Repeat the listing word for word, but skip any pictures.

Information provided >>
*** Begin section ***
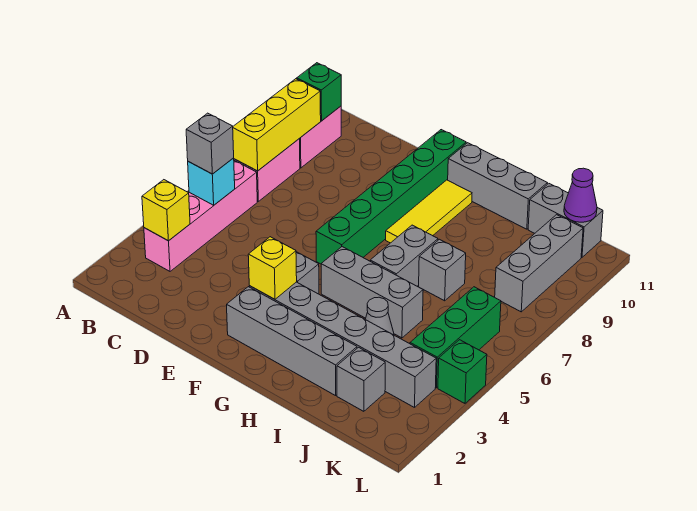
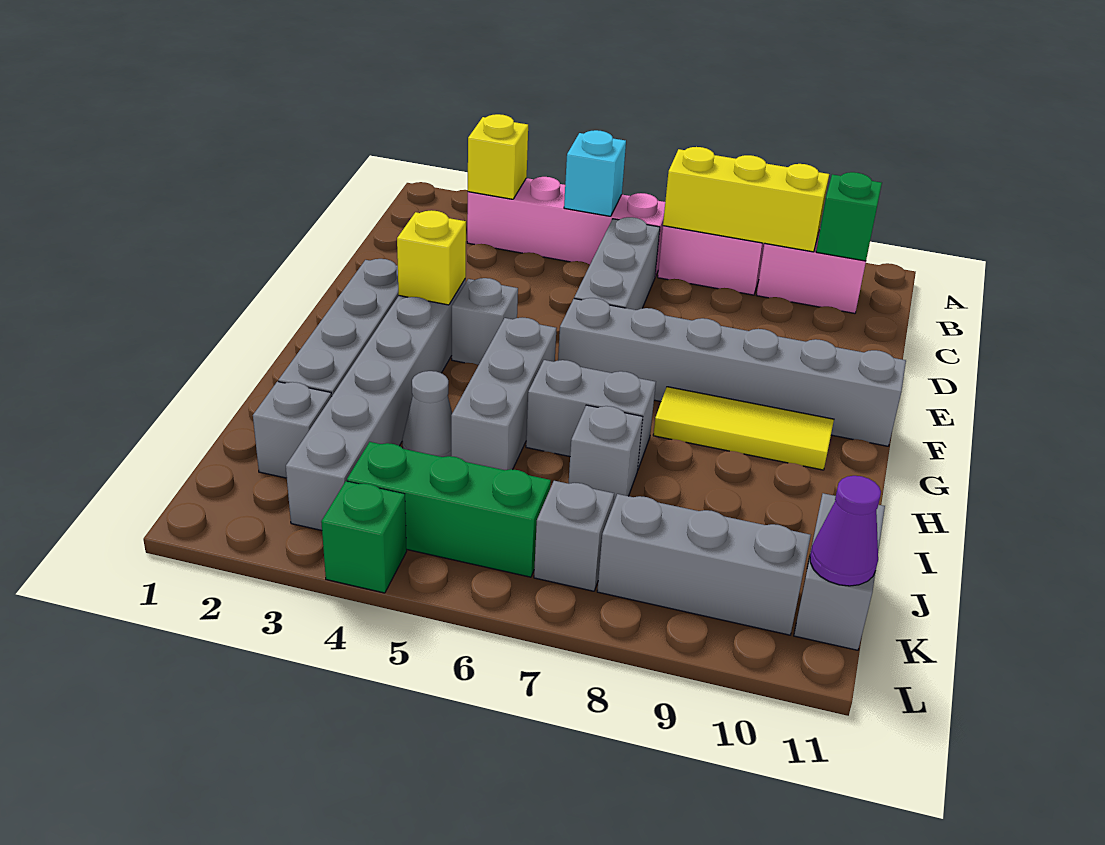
grey brick B5 level 3 -> grey brick K7 level 1
green brick F6:F11 level 1 -> grey brick F6:F11 level 1
grey brick G11:I11 level 1 -> grey brick C6:E6 level 1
*** End section ***
Answer space >>
grey brick B5 level 3 -> grey brick K7 level 1
green brick F6:F11 level 1 -> grey brick F6:F11 level 1
grey brick G11:I11 level 1 -> grey brick C6:E6 level 1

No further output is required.